→ **Work order**
Pick each line that has "unclassified" out of the records.

→ **Material provided**
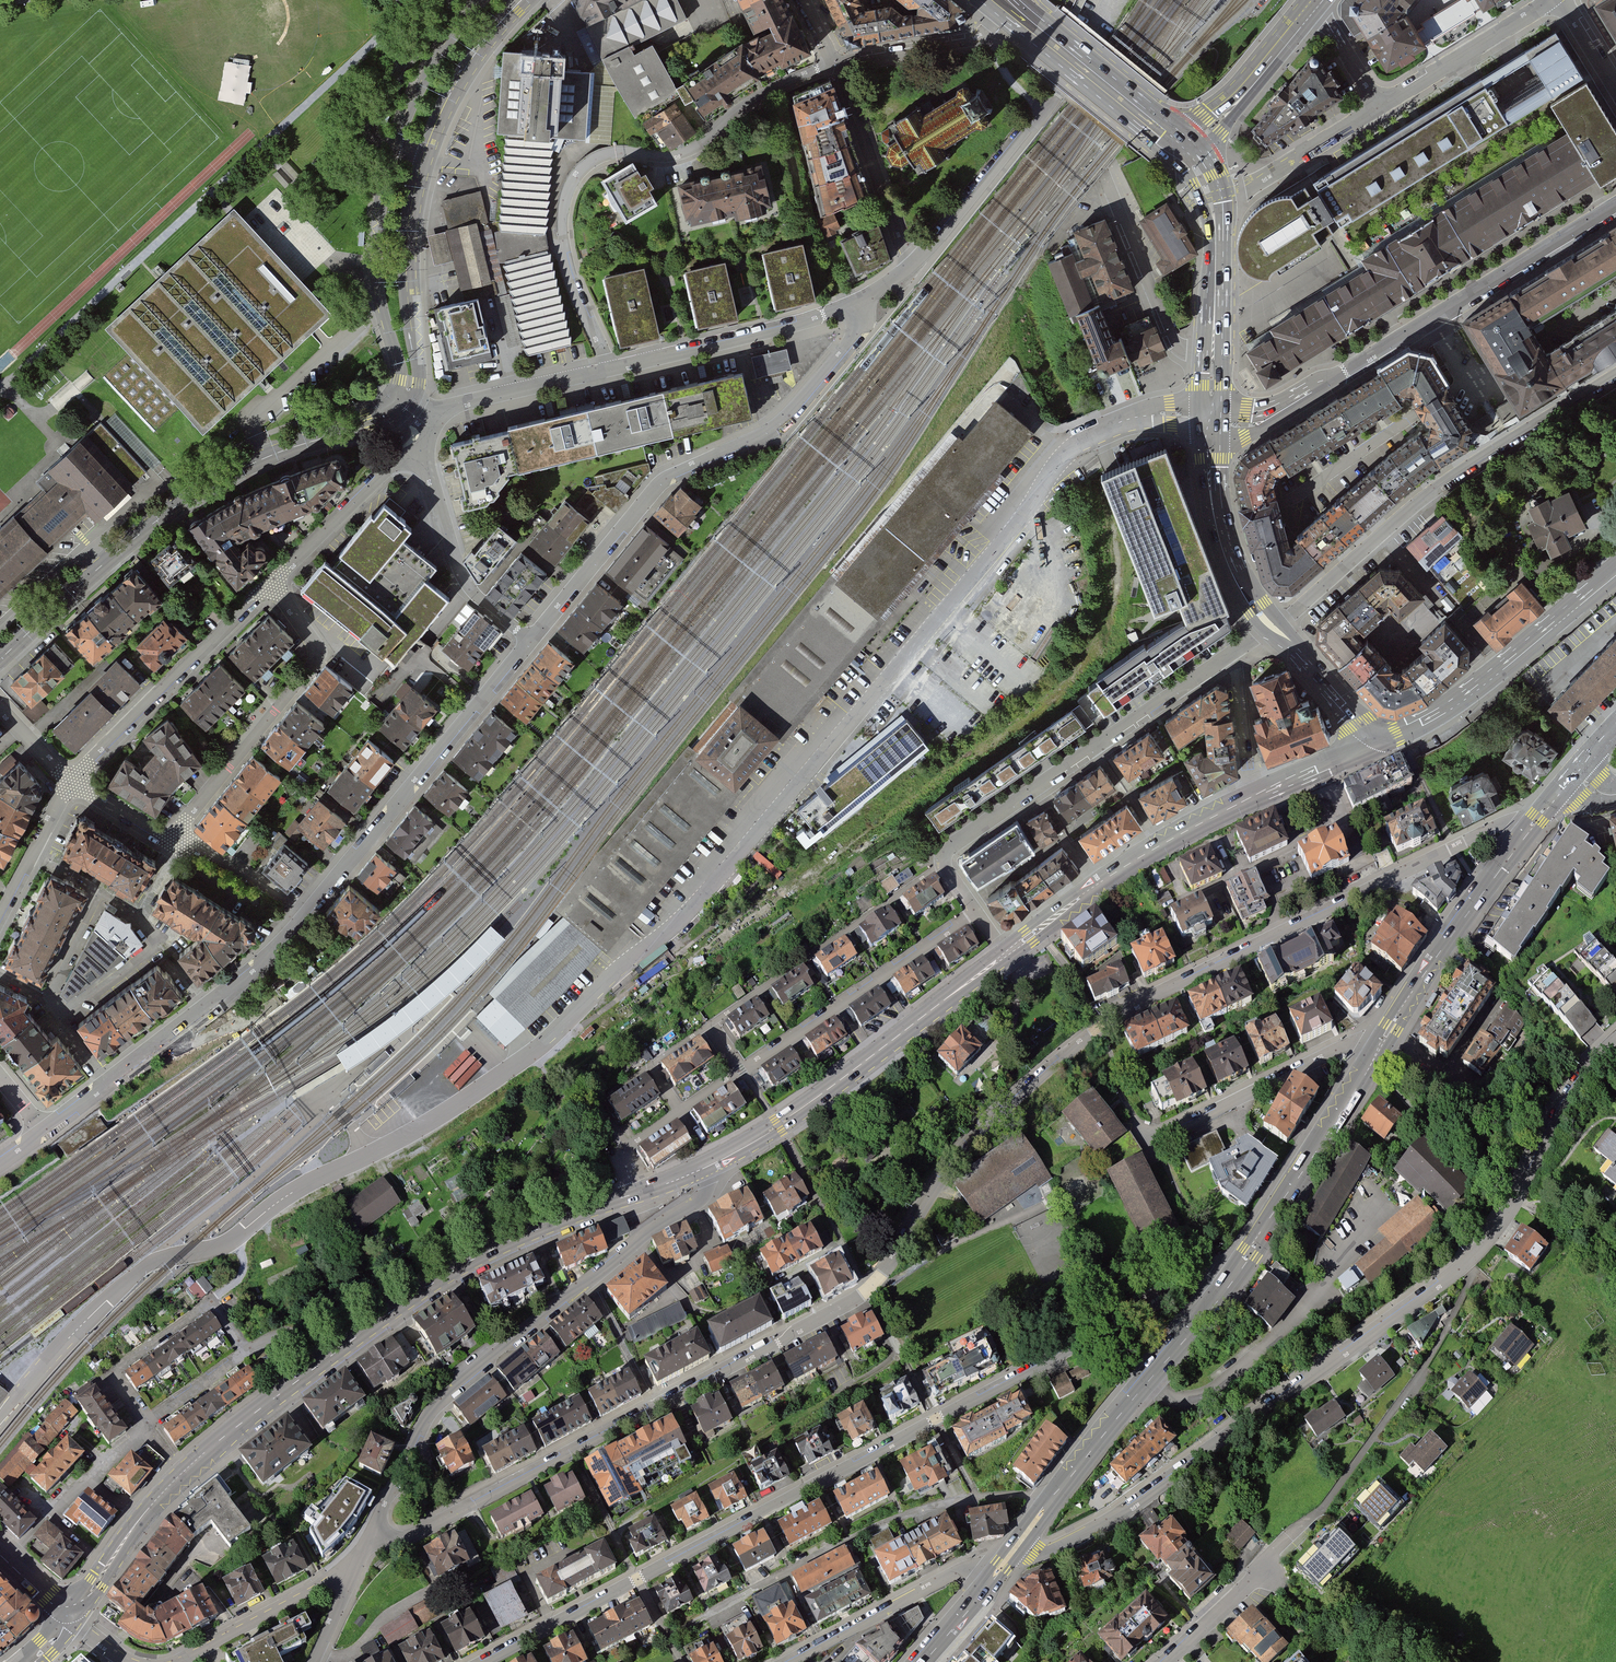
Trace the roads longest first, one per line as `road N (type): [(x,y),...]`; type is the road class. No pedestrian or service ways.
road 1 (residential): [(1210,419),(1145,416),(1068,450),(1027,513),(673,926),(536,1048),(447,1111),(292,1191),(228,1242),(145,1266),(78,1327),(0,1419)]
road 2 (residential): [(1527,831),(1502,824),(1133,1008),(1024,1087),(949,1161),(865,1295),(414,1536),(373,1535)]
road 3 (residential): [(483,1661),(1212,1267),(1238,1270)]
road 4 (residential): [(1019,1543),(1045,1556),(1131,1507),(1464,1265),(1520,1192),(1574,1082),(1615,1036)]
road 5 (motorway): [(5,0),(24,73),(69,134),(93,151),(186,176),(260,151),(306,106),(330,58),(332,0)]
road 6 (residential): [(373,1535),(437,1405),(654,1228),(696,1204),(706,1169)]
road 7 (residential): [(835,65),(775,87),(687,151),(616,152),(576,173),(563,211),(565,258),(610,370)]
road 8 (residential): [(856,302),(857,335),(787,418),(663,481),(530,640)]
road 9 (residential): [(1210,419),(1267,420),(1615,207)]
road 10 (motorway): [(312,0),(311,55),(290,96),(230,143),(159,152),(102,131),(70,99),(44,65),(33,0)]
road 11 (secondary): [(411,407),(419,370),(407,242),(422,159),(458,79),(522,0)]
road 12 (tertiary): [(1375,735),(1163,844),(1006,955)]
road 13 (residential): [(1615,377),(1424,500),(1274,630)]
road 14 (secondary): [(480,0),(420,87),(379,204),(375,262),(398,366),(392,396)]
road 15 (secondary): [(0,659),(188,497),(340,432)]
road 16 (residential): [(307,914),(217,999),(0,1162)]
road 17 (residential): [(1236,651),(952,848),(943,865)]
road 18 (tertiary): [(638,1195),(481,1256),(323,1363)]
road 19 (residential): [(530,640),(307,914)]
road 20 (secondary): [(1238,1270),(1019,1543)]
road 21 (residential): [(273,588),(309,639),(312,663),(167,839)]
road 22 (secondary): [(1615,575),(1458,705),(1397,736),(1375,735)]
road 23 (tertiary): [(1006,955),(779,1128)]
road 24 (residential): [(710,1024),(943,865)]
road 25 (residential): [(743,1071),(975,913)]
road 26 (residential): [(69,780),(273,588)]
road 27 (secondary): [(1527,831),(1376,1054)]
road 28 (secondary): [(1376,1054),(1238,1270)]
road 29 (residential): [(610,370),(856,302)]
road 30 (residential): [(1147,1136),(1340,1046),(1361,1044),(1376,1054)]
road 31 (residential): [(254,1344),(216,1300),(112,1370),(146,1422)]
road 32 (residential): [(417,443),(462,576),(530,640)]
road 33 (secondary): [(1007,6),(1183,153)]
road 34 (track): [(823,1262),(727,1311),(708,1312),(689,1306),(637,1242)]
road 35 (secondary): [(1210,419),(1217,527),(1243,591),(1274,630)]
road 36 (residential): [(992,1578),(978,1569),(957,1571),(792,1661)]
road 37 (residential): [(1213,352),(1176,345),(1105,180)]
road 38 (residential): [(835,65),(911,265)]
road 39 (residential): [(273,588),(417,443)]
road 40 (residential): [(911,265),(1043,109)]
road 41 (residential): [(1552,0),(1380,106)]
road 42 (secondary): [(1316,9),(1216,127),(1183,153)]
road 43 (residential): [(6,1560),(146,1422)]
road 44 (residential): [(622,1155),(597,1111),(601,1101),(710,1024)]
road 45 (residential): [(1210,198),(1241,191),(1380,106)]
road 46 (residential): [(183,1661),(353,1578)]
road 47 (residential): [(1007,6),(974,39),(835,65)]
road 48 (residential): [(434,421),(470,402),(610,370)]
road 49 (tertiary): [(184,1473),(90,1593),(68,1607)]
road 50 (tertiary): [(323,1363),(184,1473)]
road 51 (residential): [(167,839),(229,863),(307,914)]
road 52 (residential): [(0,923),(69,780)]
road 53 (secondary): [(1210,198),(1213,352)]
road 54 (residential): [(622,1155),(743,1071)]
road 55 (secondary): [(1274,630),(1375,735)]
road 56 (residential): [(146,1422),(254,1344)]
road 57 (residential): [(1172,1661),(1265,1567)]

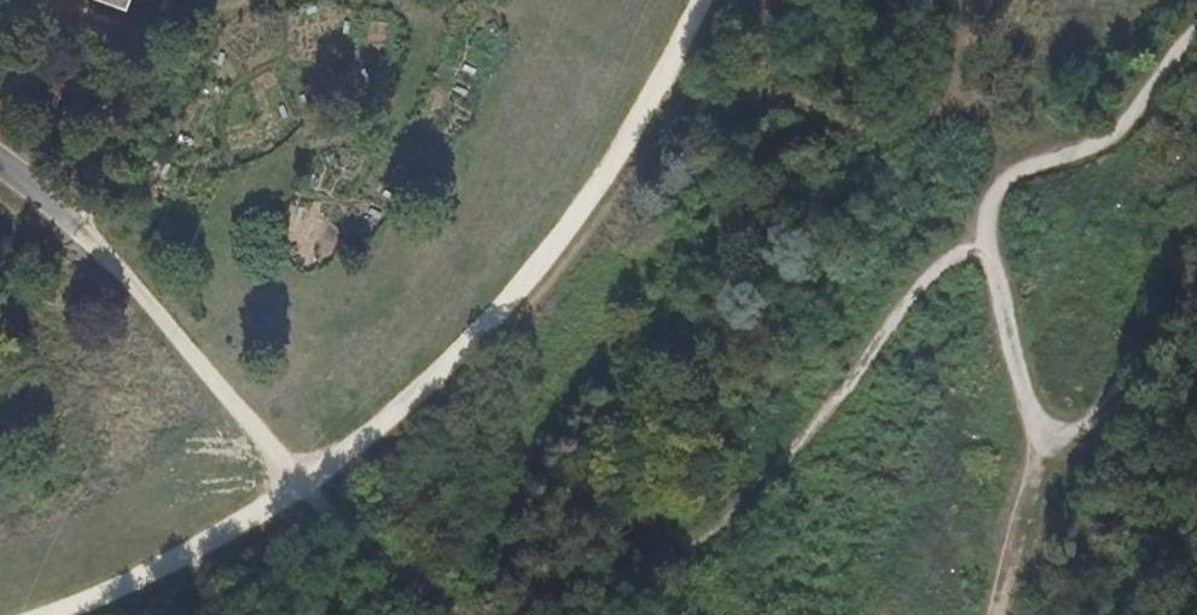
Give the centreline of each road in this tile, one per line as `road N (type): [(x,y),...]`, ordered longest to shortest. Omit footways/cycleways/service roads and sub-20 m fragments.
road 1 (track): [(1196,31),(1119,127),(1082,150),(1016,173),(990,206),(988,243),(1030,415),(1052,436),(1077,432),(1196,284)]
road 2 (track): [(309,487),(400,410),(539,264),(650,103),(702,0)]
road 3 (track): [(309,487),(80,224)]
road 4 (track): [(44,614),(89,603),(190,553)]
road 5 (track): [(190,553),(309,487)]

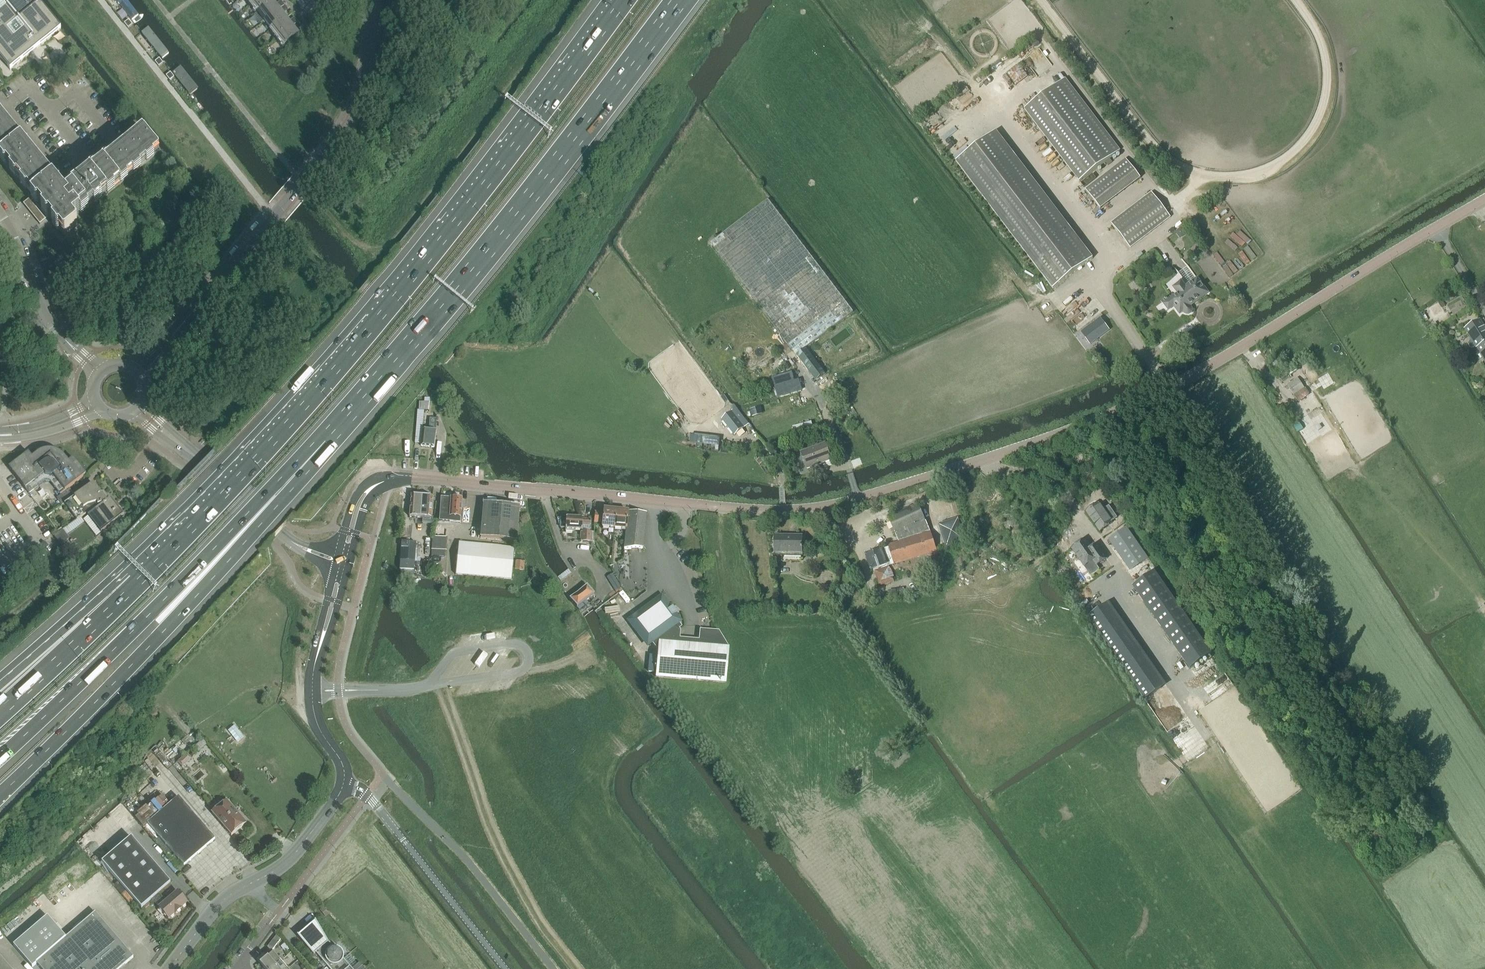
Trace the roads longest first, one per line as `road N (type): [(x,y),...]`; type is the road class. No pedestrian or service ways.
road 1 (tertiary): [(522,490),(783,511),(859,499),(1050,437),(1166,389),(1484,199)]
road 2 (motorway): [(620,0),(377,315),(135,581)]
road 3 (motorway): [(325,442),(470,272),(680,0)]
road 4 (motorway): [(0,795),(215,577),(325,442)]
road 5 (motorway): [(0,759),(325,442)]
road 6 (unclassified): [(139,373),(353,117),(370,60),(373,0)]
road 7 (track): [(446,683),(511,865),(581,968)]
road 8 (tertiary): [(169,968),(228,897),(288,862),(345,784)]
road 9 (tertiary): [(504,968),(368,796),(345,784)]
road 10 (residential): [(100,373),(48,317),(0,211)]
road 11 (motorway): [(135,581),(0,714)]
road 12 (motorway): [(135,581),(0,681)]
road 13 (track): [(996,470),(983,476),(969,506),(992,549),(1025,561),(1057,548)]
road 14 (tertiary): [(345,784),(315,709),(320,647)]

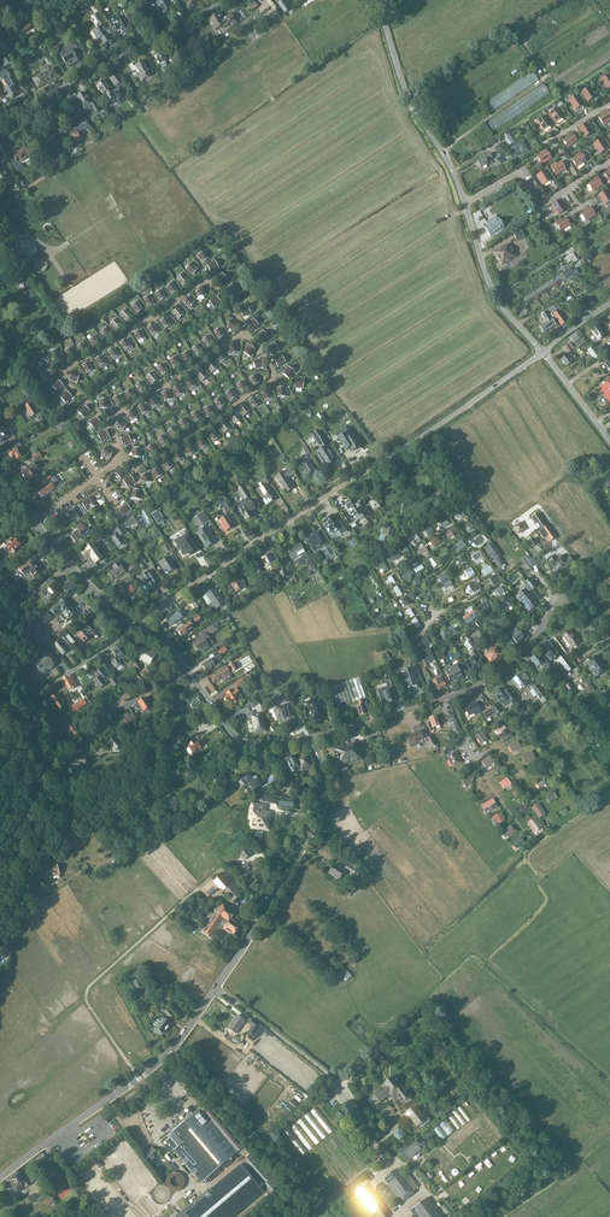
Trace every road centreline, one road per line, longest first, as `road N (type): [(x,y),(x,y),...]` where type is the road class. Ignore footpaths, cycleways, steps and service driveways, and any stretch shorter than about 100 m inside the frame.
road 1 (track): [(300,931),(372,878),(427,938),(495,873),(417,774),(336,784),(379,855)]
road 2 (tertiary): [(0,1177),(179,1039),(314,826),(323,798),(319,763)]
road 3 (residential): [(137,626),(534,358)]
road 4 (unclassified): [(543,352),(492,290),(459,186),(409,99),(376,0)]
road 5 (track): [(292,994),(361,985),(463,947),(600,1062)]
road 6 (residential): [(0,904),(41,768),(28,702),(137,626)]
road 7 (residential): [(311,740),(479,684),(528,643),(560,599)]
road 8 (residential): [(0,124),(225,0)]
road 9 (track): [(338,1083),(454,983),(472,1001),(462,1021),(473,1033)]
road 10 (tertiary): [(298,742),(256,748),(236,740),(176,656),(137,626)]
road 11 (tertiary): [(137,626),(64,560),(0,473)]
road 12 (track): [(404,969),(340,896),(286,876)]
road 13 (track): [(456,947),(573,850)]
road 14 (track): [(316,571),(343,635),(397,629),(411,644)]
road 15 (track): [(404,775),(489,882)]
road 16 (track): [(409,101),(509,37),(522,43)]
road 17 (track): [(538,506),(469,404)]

→ **Solution**
road 6 (unclassified): [(139,373),(353,117),(370,60),(373,0)]
road 4 (unclassified): [(543,352),(492,290),(459,186),(409,99),(376,0)]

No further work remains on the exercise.